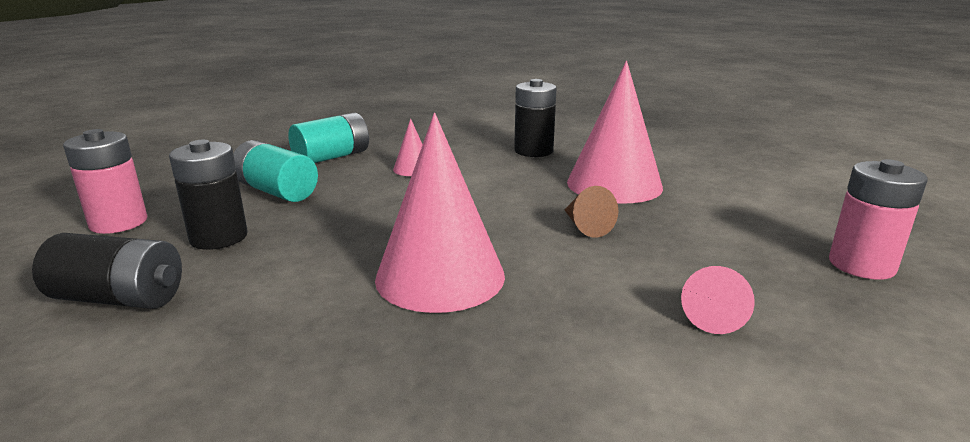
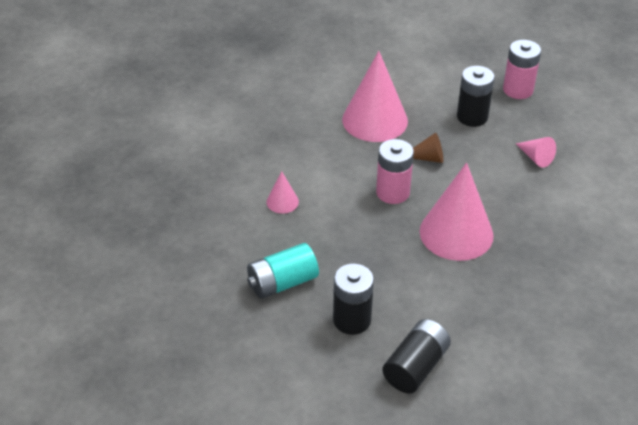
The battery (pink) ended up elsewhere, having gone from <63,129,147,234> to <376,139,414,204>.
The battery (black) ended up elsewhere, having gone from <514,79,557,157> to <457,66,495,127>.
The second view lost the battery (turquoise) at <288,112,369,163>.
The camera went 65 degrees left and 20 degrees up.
--
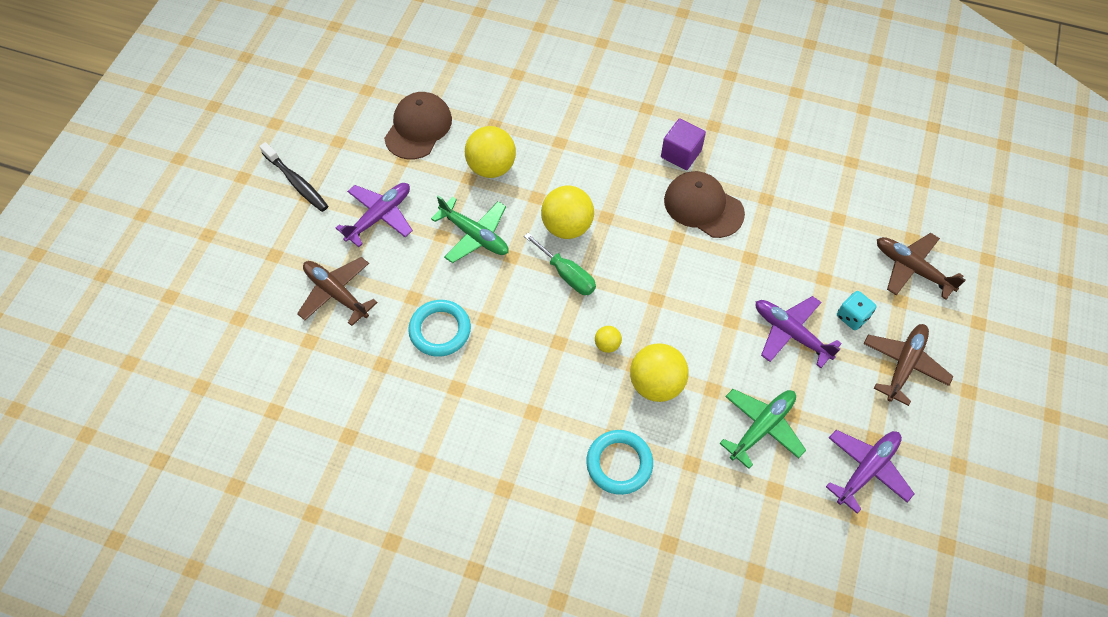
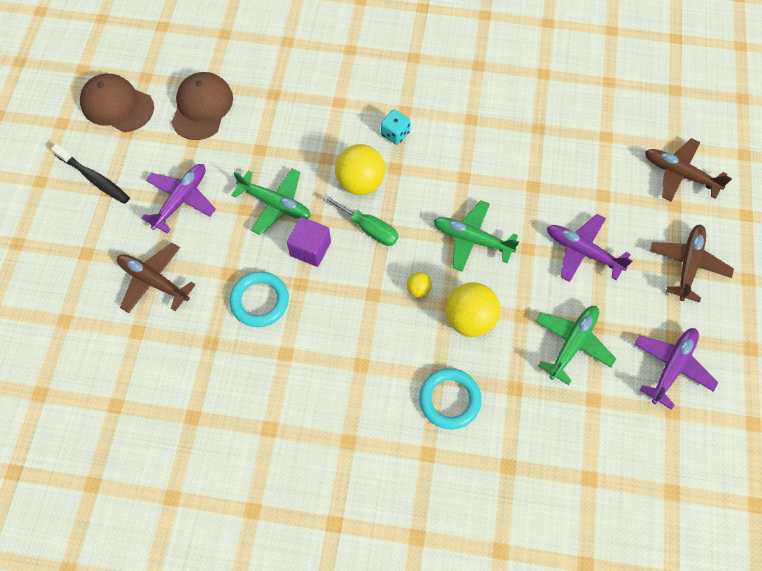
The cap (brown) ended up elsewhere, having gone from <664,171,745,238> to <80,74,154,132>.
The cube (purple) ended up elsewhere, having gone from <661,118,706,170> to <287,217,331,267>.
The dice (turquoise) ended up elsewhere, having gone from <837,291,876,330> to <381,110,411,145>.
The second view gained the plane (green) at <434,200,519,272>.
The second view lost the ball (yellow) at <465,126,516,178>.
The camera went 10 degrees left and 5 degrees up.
==
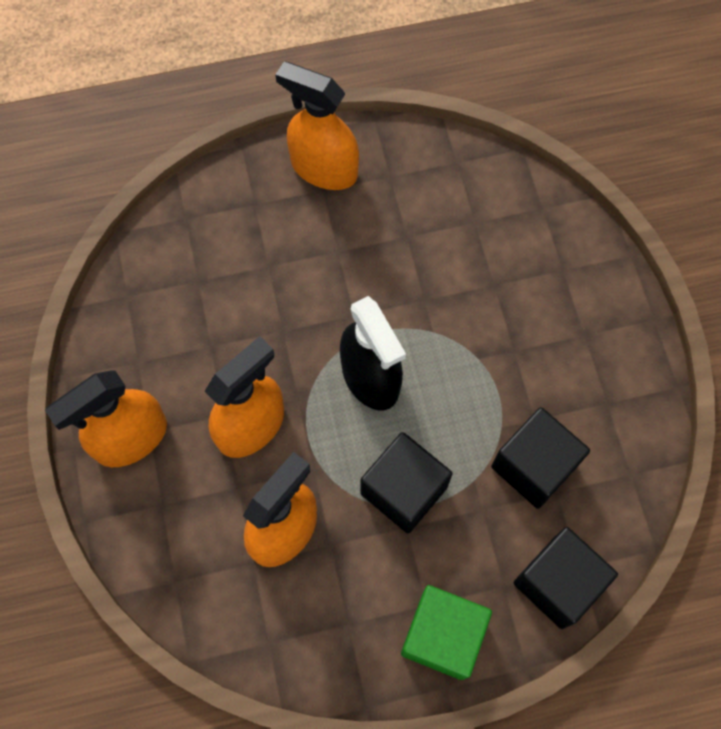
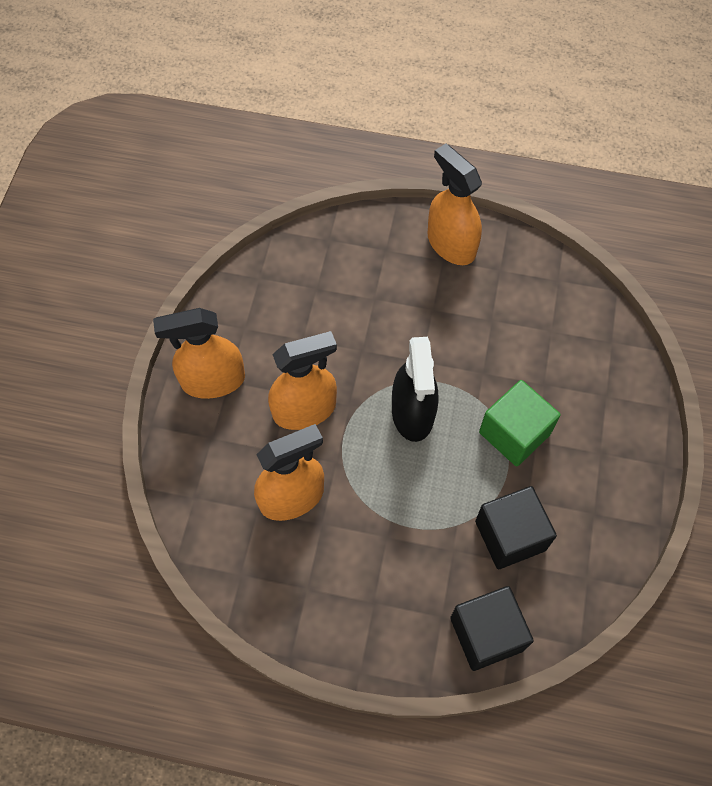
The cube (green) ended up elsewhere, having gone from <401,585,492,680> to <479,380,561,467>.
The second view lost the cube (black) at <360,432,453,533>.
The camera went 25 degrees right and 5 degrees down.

> AIM OF THE TASK
In the listing above, the lines from the one containing "The second view lost the cube" through the one containing "The camera went 25" must be set down exactly, with no other lines.

> EXERCISE SOLUTION
The second view lost the cube (black) at <360,432,453,533>.
The camera went 25 degrees right and 5 degrees down.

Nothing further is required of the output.